Data items:
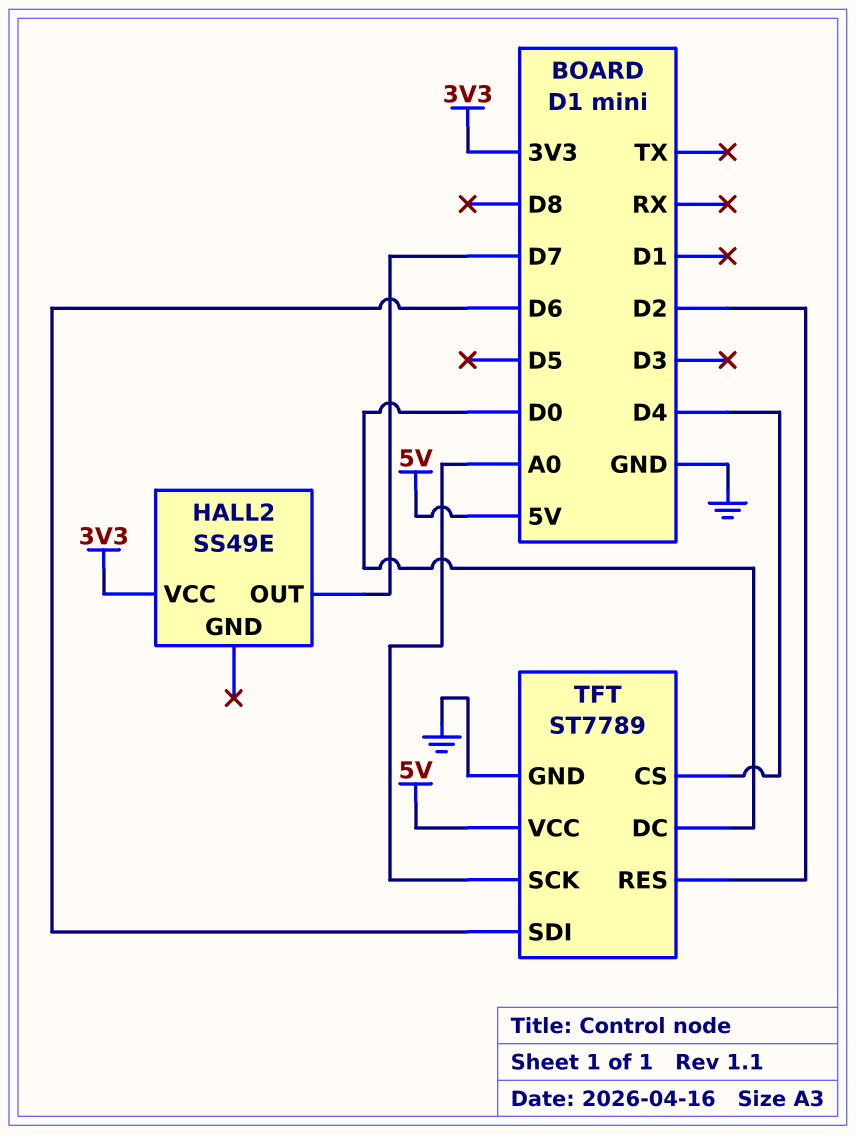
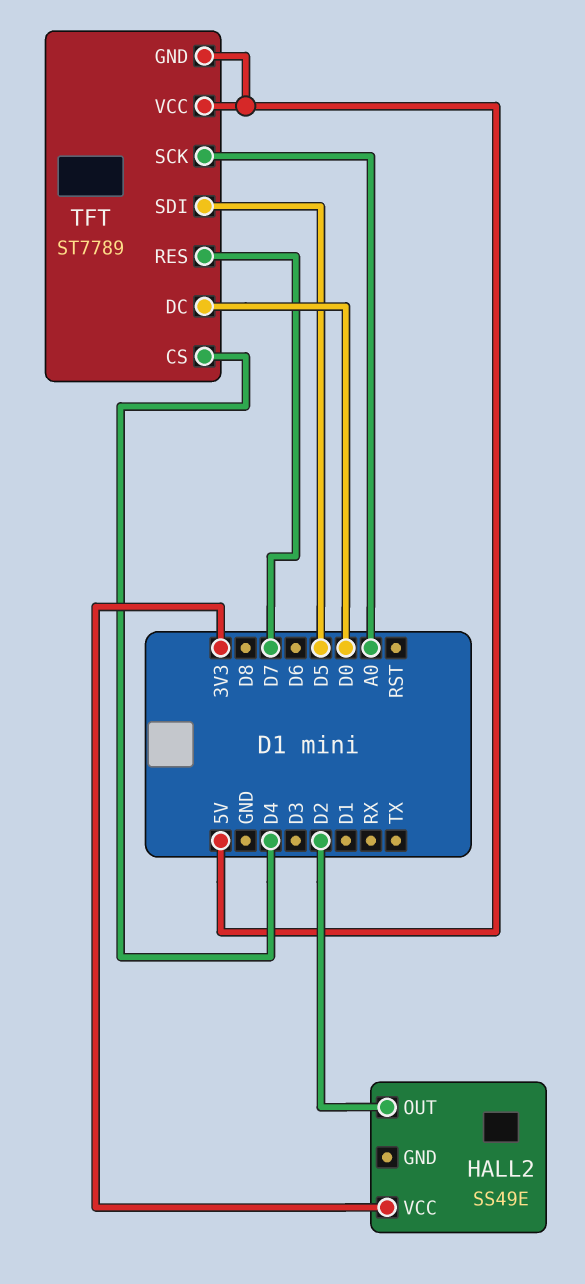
HALL2 pin OUT: D7 -> D2
TFT pin GND: GND -> 5V
TFT pin RES: D2 -> D7
TFT pin SDI: D6 -> D5

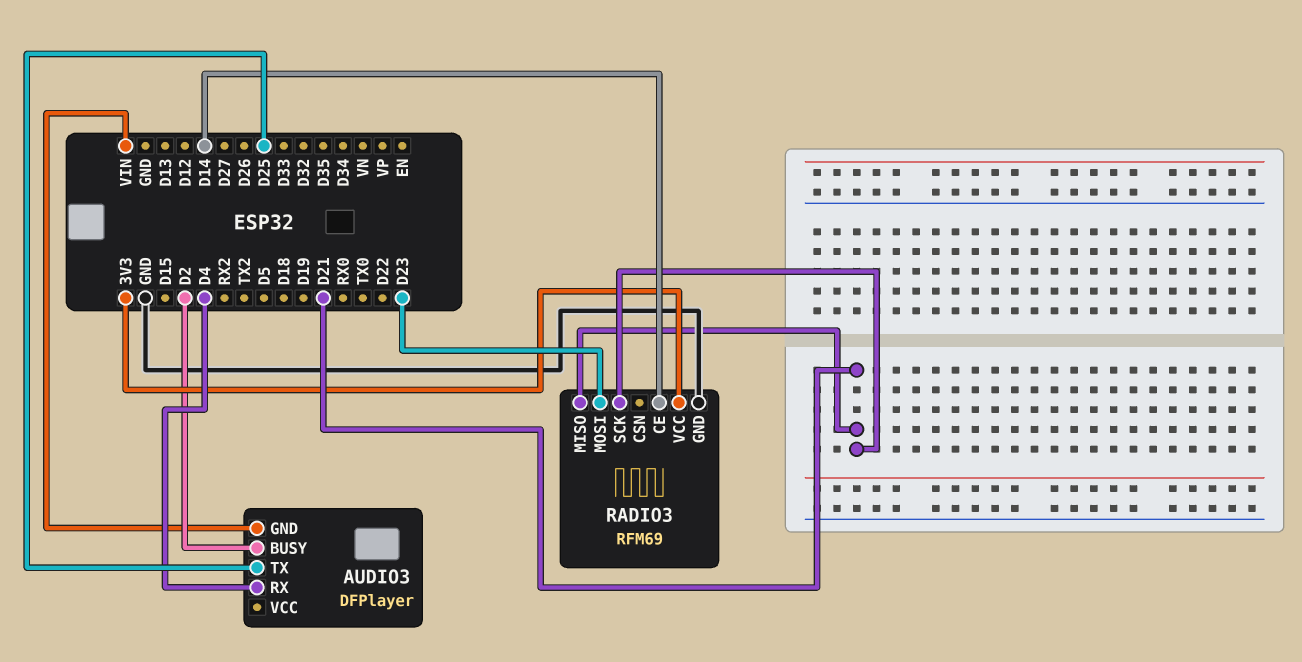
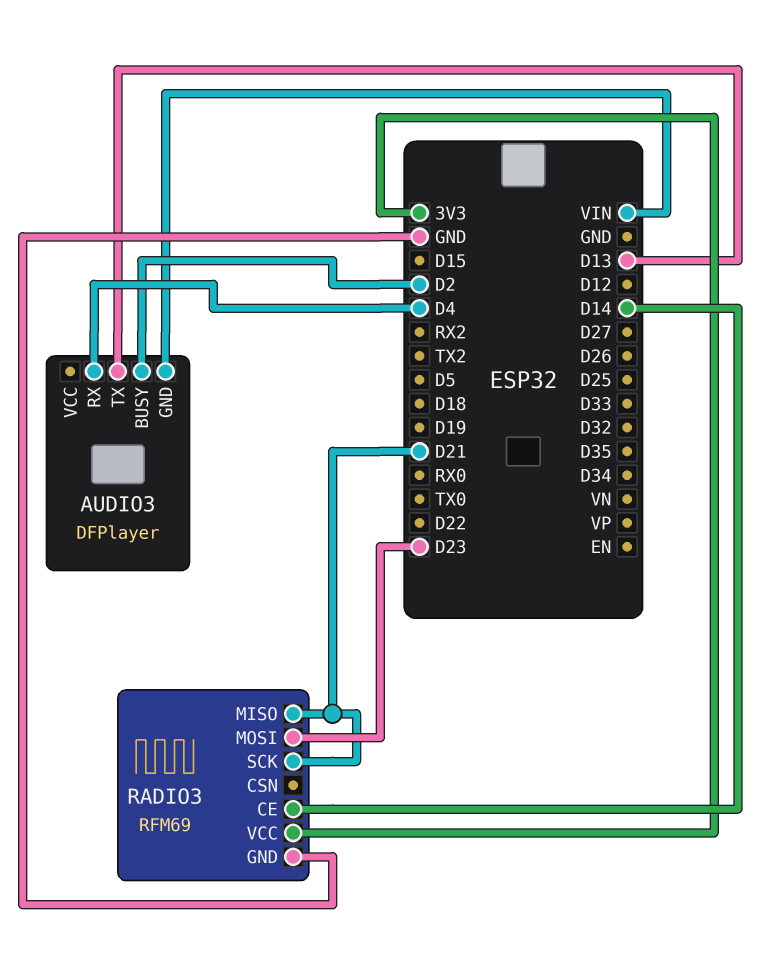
AUDIO3 pin TX: D25 -> D13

TASK: Once the pictures are set aside, write out the entries verbatim.

EXPECTED ANSWER:
HALL2 pin OUT: D7 -> D2
TFT pin GND: GND -> 5V
TFT pin RES: D2 -> D7
TFT pin SDI: D6 -> D5

AUDIO3 pin TX: D25 -> D13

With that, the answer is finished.